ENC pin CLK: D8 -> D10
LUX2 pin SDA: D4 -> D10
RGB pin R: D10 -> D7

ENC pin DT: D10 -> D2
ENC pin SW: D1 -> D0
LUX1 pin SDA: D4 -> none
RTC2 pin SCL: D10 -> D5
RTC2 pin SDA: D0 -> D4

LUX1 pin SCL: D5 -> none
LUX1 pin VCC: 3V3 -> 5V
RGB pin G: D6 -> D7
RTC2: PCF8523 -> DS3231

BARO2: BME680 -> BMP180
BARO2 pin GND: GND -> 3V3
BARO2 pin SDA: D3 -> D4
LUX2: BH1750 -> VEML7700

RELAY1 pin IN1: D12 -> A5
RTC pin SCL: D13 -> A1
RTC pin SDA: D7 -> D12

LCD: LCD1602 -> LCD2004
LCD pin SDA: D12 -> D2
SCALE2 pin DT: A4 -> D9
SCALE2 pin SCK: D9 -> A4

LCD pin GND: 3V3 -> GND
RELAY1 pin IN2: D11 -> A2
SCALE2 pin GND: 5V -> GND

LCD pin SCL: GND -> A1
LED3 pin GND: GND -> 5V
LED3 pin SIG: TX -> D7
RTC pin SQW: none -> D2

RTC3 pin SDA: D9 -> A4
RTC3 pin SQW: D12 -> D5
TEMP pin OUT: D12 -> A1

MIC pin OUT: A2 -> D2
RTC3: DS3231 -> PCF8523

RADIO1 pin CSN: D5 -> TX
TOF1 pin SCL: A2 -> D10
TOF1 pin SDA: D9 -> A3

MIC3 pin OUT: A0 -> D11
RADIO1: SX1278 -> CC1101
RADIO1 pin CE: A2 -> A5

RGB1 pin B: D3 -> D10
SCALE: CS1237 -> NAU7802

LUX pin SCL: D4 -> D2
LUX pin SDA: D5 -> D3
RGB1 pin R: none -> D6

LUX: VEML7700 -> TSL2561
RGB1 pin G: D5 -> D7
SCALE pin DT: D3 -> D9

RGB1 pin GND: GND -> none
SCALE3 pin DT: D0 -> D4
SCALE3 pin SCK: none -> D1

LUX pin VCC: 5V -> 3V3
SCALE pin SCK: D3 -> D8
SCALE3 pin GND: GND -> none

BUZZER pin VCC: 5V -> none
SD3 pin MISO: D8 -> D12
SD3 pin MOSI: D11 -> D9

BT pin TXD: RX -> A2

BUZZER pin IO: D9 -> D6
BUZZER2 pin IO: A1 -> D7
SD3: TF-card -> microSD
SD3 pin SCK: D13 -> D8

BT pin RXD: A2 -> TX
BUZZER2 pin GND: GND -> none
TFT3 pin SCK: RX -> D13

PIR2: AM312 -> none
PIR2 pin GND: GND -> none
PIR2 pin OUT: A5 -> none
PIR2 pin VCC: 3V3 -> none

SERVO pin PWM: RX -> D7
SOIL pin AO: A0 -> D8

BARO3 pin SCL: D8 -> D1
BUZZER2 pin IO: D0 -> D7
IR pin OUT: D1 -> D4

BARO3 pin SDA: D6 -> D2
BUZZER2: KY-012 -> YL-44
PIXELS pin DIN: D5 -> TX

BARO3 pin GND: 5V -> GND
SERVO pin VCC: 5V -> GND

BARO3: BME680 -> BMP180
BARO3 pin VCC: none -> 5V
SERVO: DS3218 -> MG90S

┄┄┄┄┄┄┄┄┄┄

Try it >>
In the records above, count the lines that contain the word "SERVO" and state only that count.

Written reply >>
3